Frame-by-frame shape edits:
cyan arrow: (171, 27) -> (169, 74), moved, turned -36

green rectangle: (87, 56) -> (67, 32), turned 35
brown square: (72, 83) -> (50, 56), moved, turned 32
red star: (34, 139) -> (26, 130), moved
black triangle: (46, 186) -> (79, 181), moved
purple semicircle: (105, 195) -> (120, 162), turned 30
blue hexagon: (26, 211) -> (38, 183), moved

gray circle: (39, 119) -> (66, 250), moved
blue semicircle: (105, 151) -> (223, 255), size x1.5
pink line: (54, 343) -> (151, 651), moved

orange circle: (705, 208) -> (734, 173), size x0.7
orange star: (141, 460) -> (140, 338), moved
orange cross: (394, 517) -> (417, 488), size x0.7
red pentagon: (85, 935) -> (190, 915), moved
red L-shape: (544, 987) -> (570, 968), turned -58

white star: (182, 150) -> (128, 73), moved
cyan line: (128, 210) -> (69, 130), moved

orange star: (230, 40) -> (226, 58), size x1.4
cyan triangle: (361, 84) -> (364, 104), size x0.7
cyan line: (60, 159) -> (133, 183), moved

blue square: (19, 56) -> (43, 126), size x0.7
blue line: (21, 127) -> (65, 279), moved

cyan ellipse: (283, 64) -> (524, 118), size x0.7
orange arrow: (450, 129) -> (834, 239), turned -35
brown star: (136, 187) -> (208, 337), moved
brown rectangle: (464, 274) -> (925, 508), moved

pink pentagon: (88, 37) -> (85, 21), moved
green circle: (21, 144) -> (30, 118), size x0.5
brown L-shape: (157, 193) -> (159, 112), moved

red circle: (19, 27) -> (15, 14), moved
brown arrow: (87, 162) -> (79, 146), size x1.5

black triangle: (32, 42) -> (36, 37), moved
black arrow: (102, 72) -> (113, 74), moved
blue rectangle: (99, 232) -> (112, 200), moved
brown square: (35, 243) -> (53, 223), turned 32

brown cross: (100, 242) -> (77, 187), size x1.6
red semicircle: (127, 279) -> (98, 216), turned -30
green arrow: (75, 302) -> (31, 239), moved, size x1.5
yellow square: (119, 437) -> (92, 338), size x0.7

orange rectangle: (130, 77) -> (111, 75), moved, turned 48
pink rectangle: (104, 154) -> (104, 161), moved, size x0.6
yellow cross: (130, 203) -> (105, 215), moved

**WORK TO COMPLETE:** Quote exactly the first line of the entries and every line after it, stopping with the line that contains "gray circle: (39, 119) -> (66, 250), moved".

**SOLUTION TO THE PROBLEM:**
cyan arrow: (171, 27) -> (169, 74), moved, turned -36

green rectangle: (87, 56) -> (67, 32), turned 35
brown square: (72, 83) -> (50, 56), moved, turned 32
red star: (34, 139) -> (26, 130), moved
black triangle: (46, 186) -> (79, 181), moved
purple semicircle: (105, 195) -> (120, 162), turned 30
blue hexagon: (26, 211) -> (38, 183), moved

gray circle: (39, 119) -> (66, 250), moved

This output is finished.